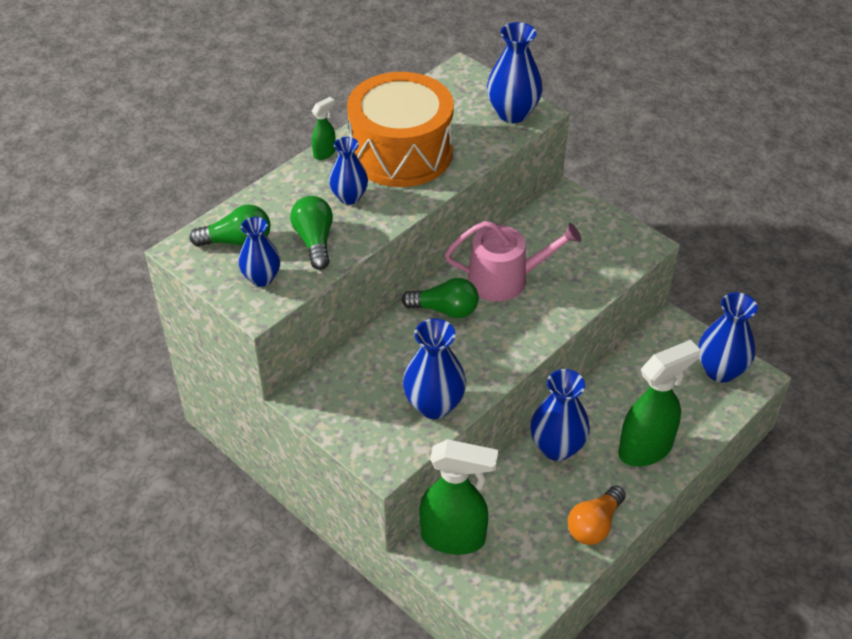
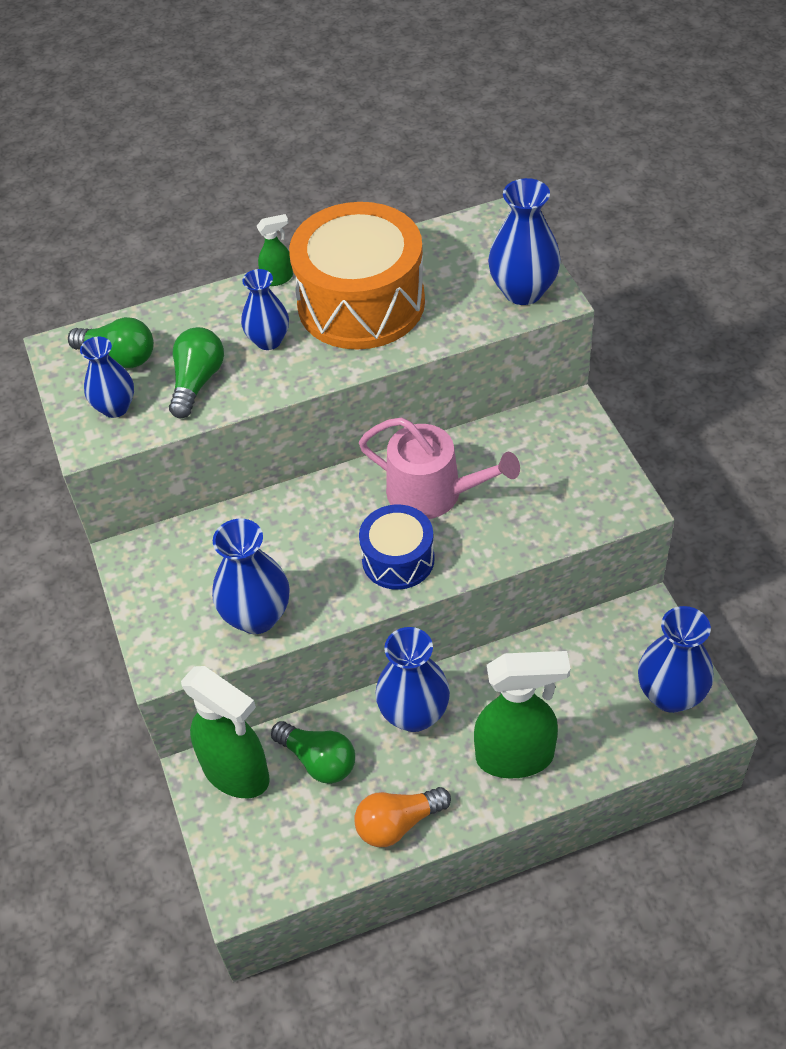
camera: 30 degrees right, 5 degrees up
(445, 310) = (341, 507): green light bulb -> green light bulb (318, 760)
(511, 331) = (398, 559): none -> blue drum

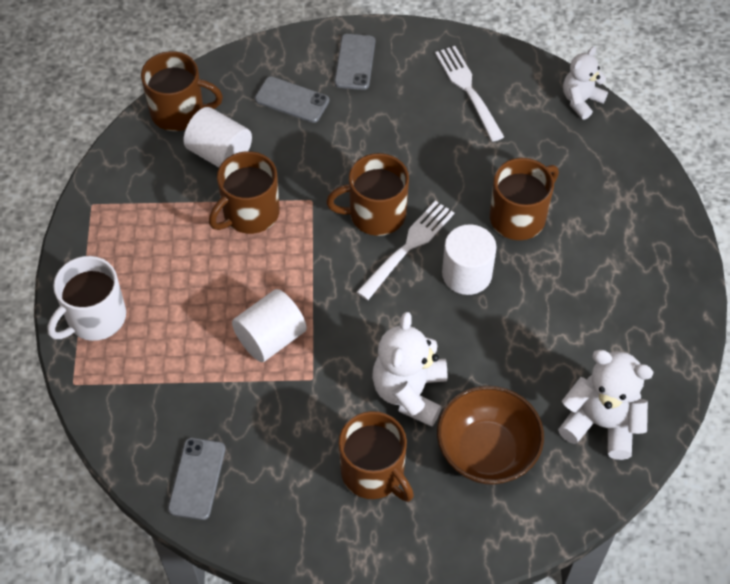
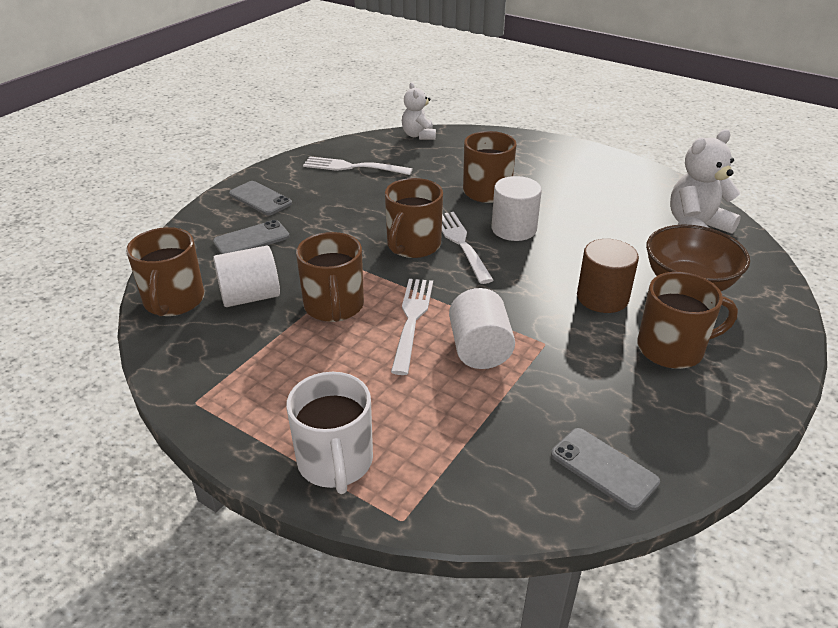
camera: 55 degrees left, 20 degrees down
(179, 112) = (174, 301): brown mug -> brown mug turned 135 degrees clockwise
(272, 274) = (412, 320): none -> white fork
(409, 392) = (602, 297): white teddy bear -> brown cylinder

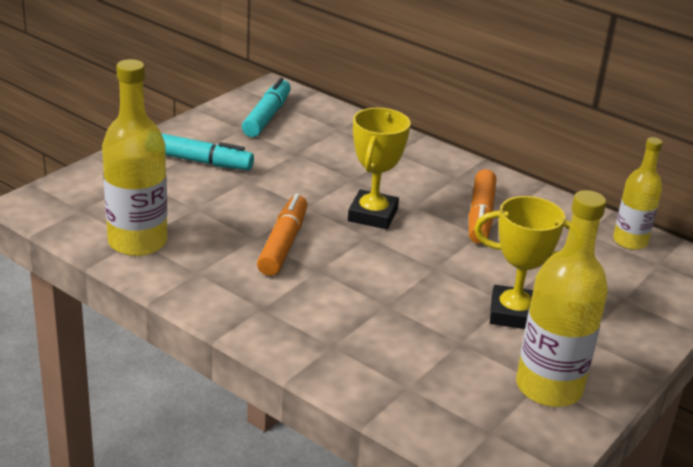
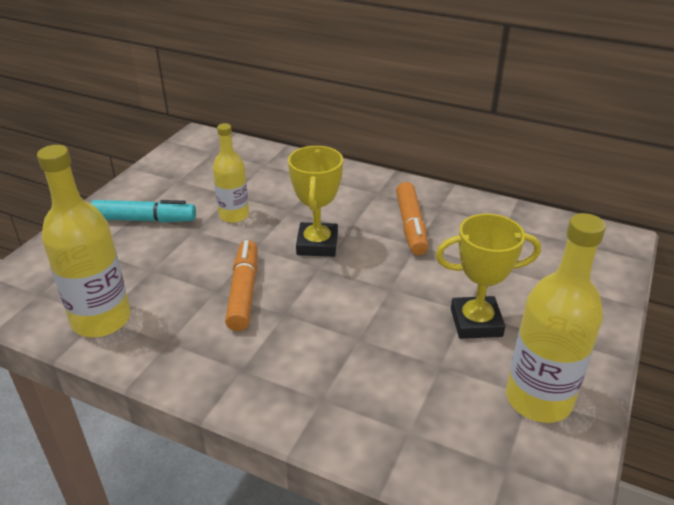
camera: 10 degrees left, 5 degrees up
(267, 116) = (197, 164): turquoise marker -> none
(630, 241) = (544, 226): yellow bottle -> yellow bottle (234, 215)

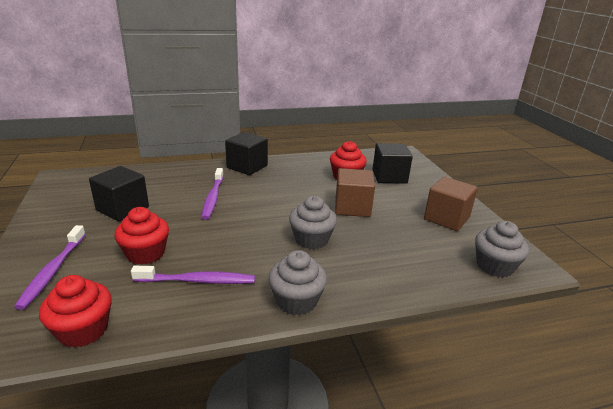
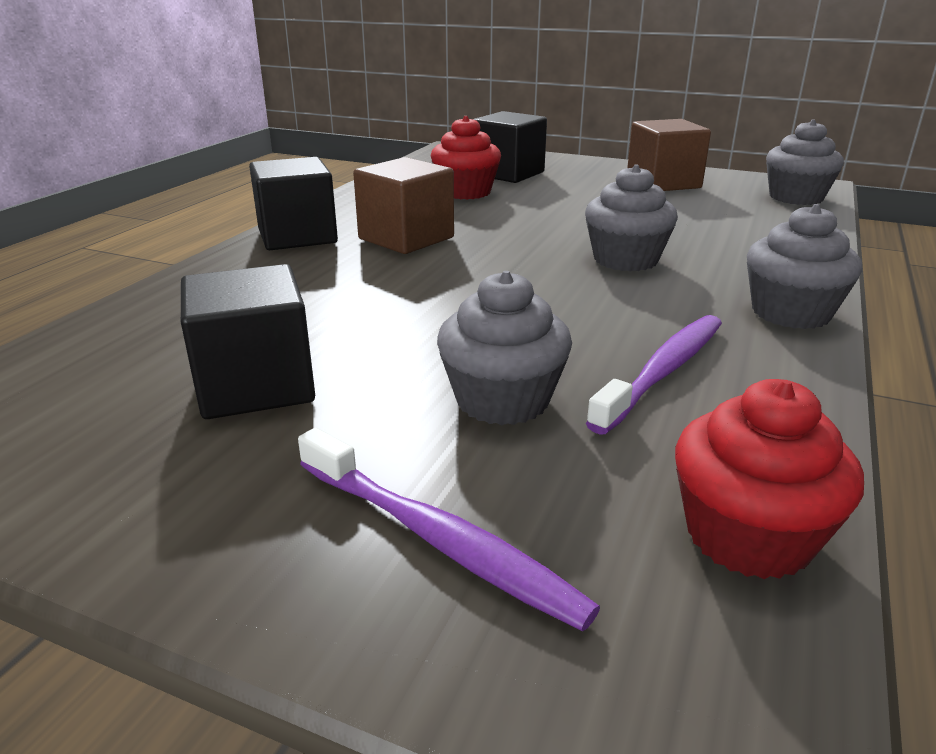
camera: 50 degrees left, 0 degrees up
(145, 253) = (502, 400): red cupcake -> grey cupcake
(213, 198) = (369, 289): purple toothbrush -> none
(352, 207) = (564, 214): brown cube -> brown cube (406, 238)

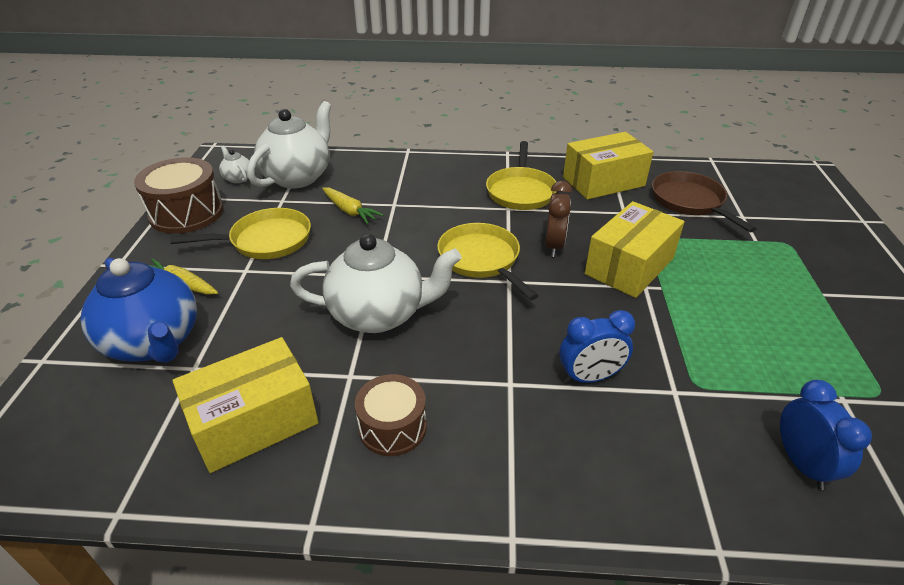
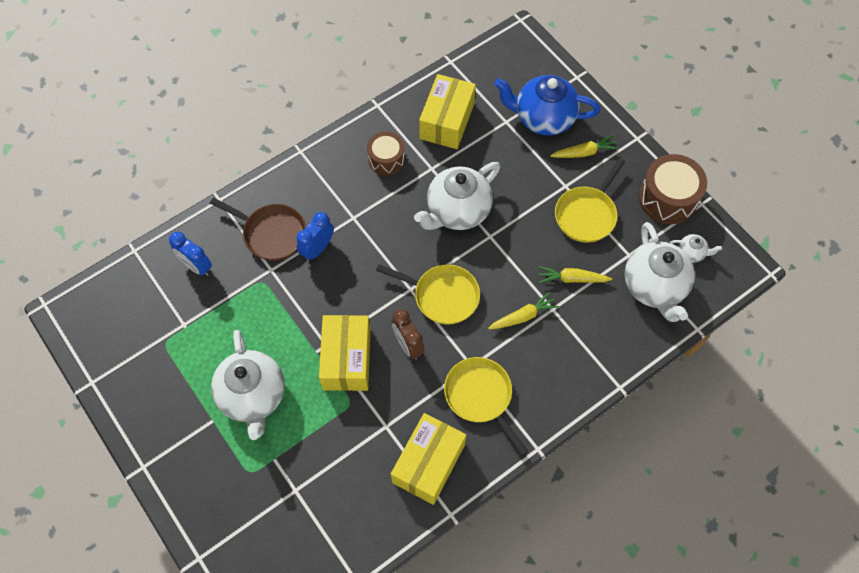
camera: 140 degrees right, 25 degrees up
(424, 212) = (523, 316): none -> yellow carrot
(690, 202) = (344, 483): brown pan -> brown pan (271, 233)
(761, 289) = (253, 396): none -> white teapot

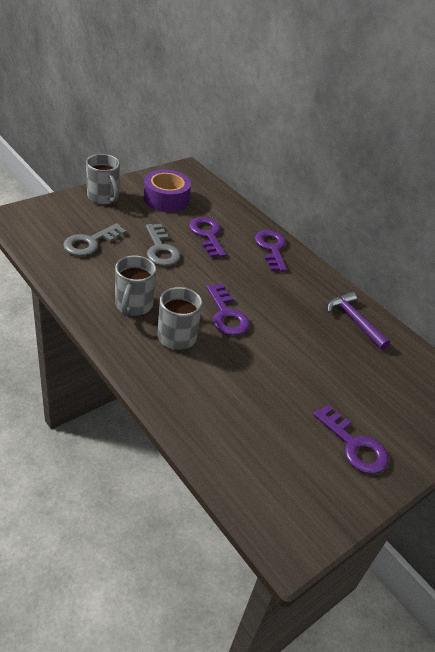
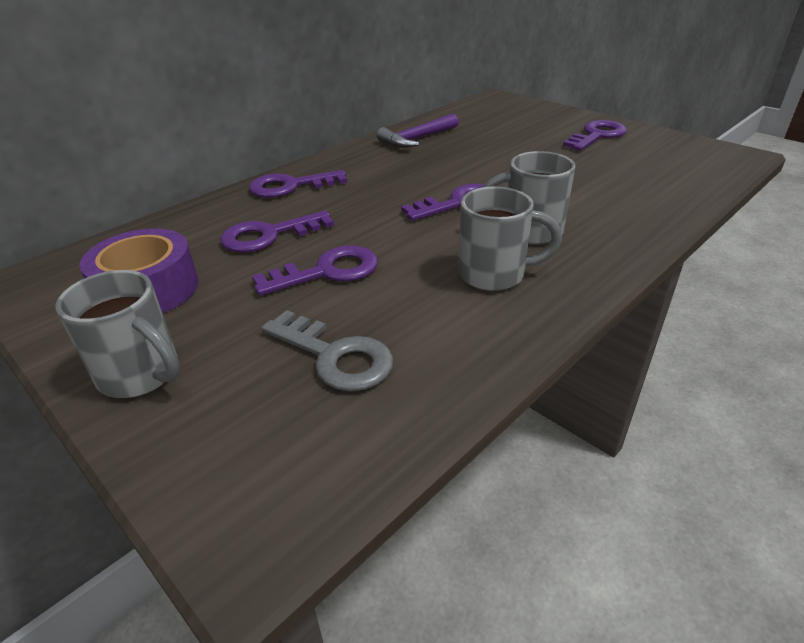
camera: 90 degrees left, 5 degrees down
(103, 197) = (141, 375): grey mug -> grey mug turned 75 degrees clockwise
(161, 249) = (327, 271): grey key -> purple key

· · · ·

**TASK OBJECTIVE**
Print the material above once more, exactly. No pictures belong in it.

**ANSWER BOX**
camera: 30 degrees right, 5 degrees up
(445, 310) = (341, 507): green light bulb -> green light bulb (318, 760)
(511, 331) = (398, 559): none -> blue drum

camera: 55 degrees left, 20 degrees down
(179, 112) = (174, 301): brown mug -> brown mug turned 135 degrees clockwise
(272, 274) = (412, 320): none -> white fork
(409, 392) = (602, 297): white teddy bear -> brown cylinder

camera: 10 degrees left, 5 degrees up
(267, 116) = (197, 164): turquoise marker -> none
(630, 241) = (544, 226): yellow bottle -> yellow bottle (234, 215)

camera: 50 degrees left, 0 degrees up
(145, 253) = (502, 400): red cupcake -> grey cupcake
(213, 198) = (369, 289): purple toothbrush -> none
(352, 207) = (564, 214): brown cube -> brown cube (406, 238)

camera: 140 degrees right, 25 degrees up
(424, 212) = (523, 316): none -> yellow carrot
(690, 202) = (344, 483): brown pan -> brown pan (271, 233)
(761, 289) = (253, 396): none -> white teapot

camera: 90 degrees left, 5 degrees down
(103, 197) = (141, 375): grey mug -> grey mug turned 75 degrees clockwise
(161, 249) = (327, 271): grey key -> purple key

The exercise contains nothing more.